_Problem statement_. Pictures aside, return all of the records exactly as they stand.

_Supplied information_.
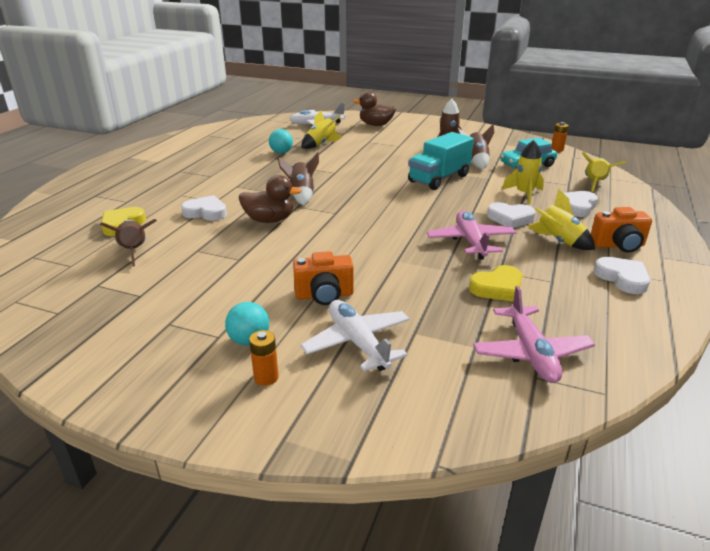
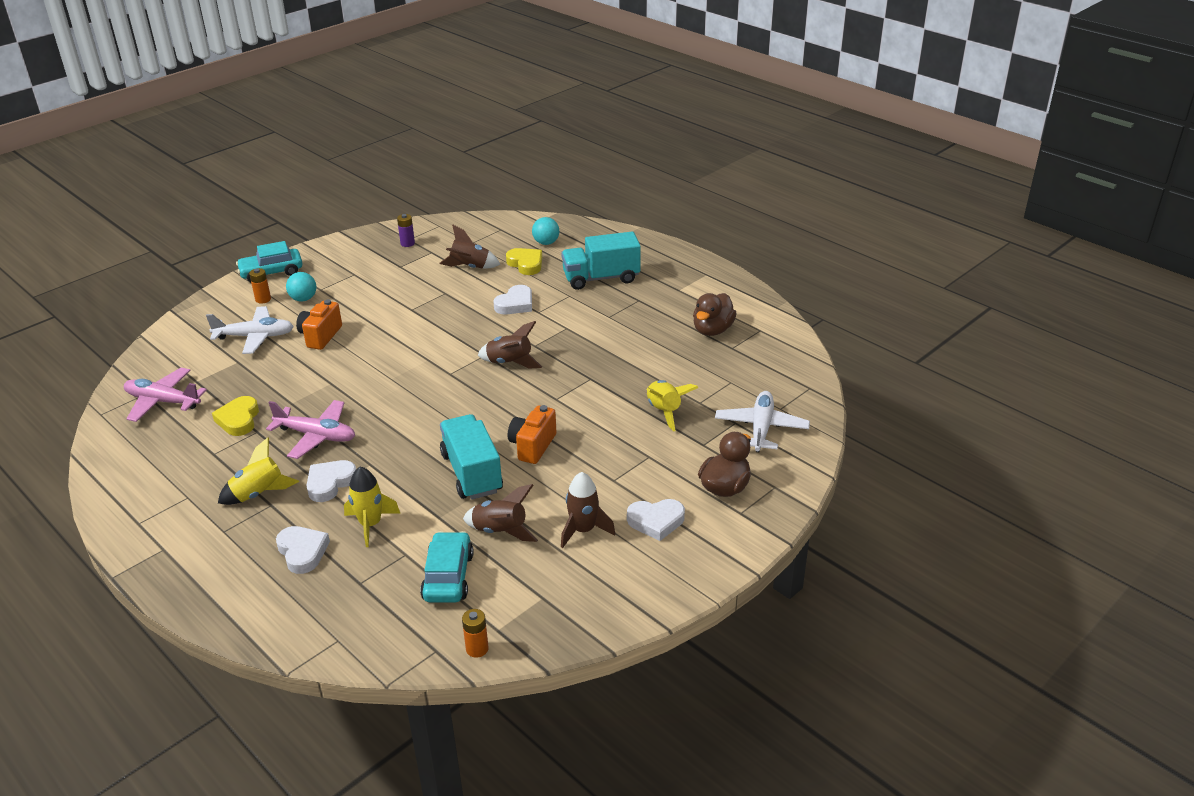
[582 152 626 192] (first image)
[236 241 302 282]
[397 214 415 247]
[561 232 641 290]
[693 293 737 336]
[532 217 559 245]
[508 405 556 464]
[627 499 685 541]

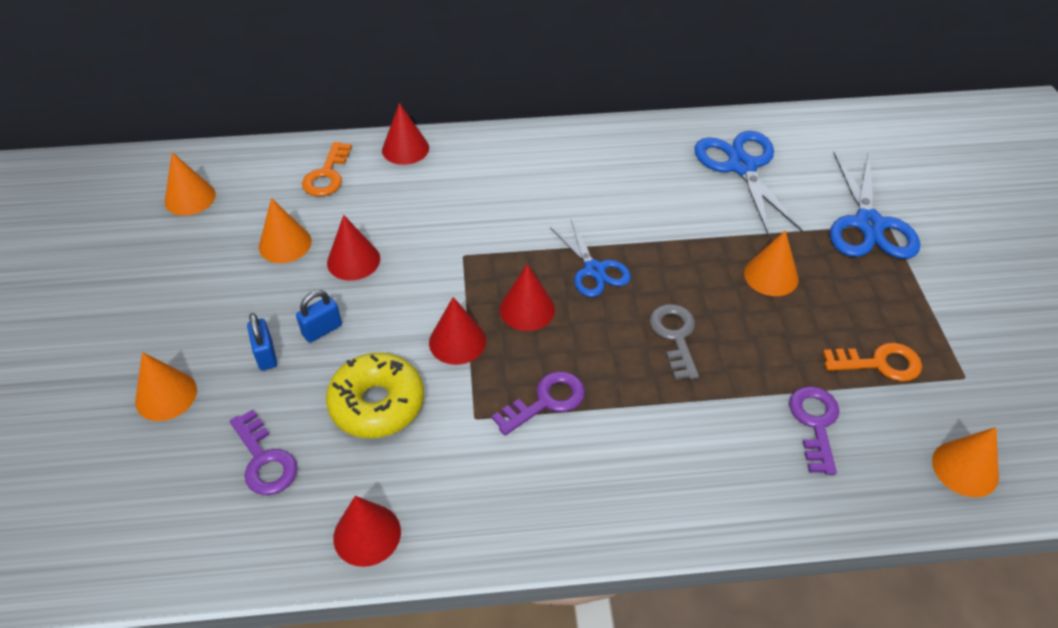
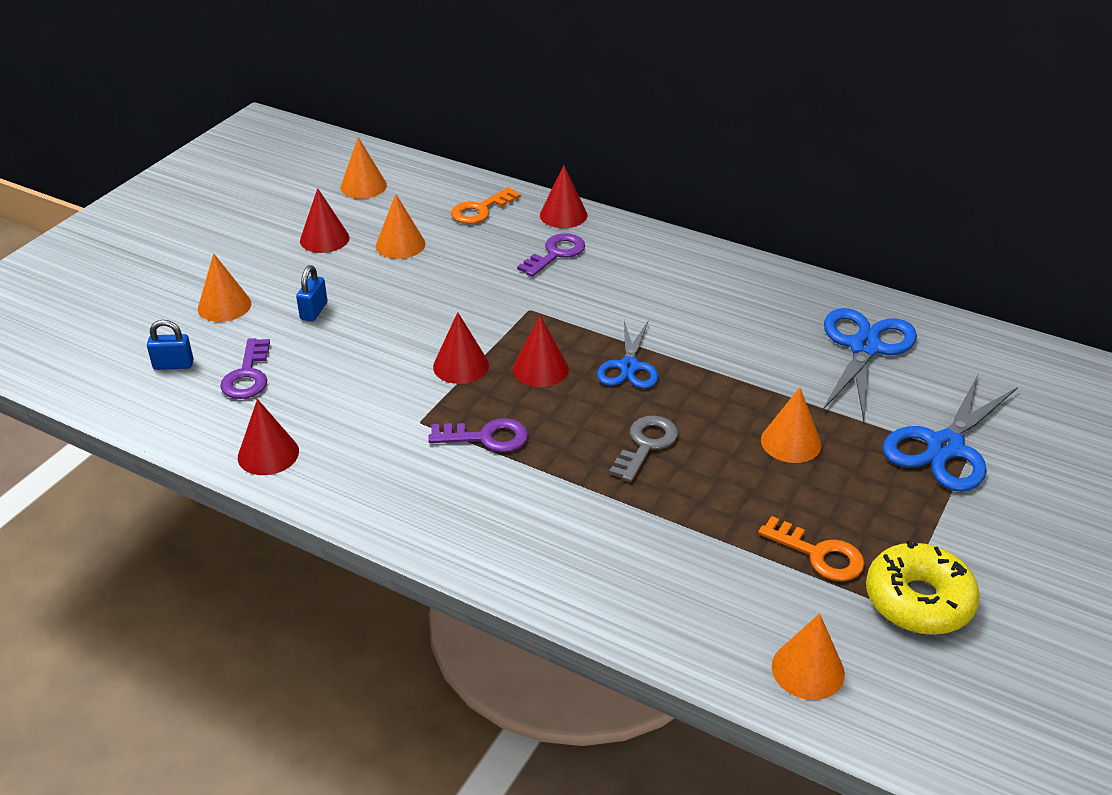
[147 320 193 370]
[866 540 980 635]
[300 188 349 253]
[517 233 585 277]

_Answer area_.
[582 152 626 192] (first image)
[236 241 302 282]
[397 214 415 247]
[561 232 641 290]
[693 293 737 336]
[532 217 559 245]
[508 405 556 464]
[627 499 685 541]

[147 320 193 370]
[866 540 980 635]
[300 188 349 253]
[517 233 585 277]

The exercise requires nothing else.